[[ Given material open ]]
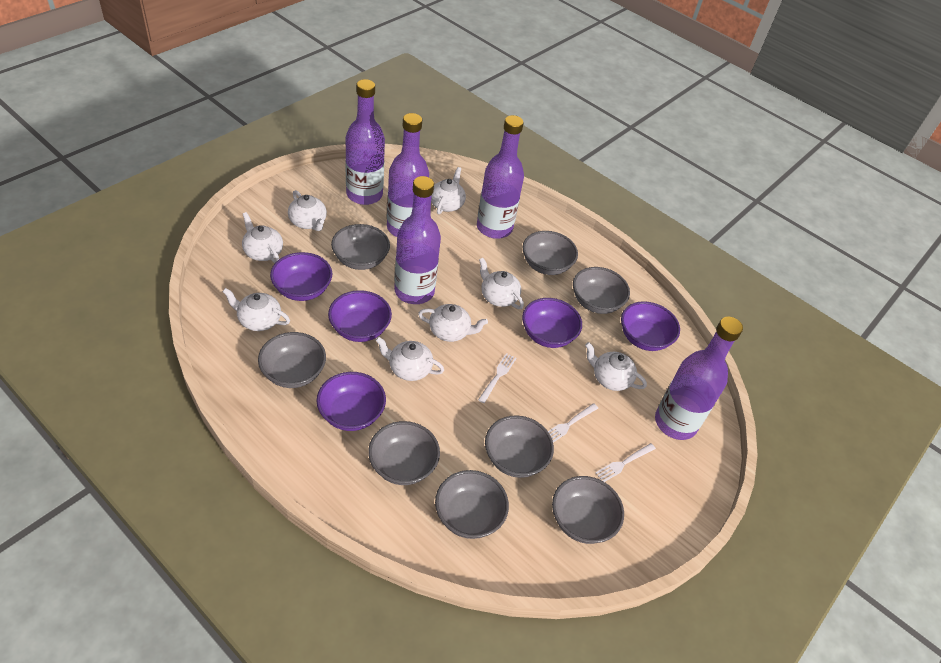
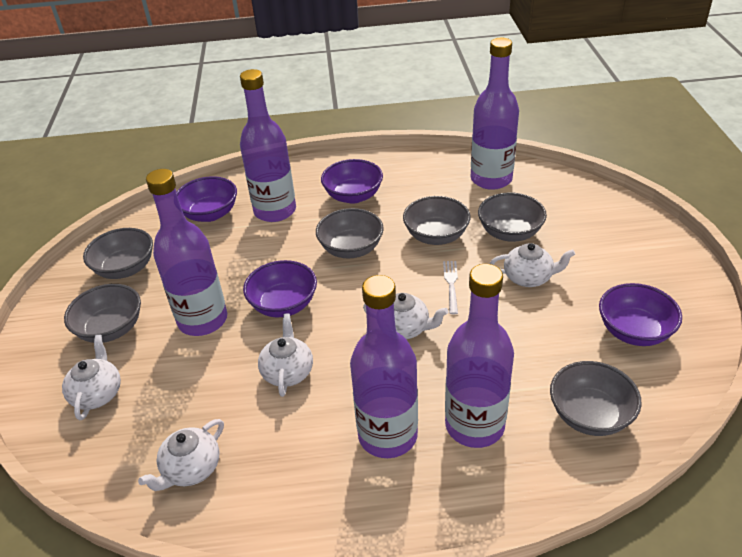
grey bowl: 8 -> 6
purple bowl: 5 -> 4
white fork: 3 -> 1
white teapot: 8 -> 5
[[ Given material closed ]]
**Required work**
Copy the listing over exactly, skipping the pictures it holds.

**Expected answer**
grey bowl: 8 -> 6
purple bowl: 5 -> 4
white fork: 3 -> 1
white teapot: 8 -> 5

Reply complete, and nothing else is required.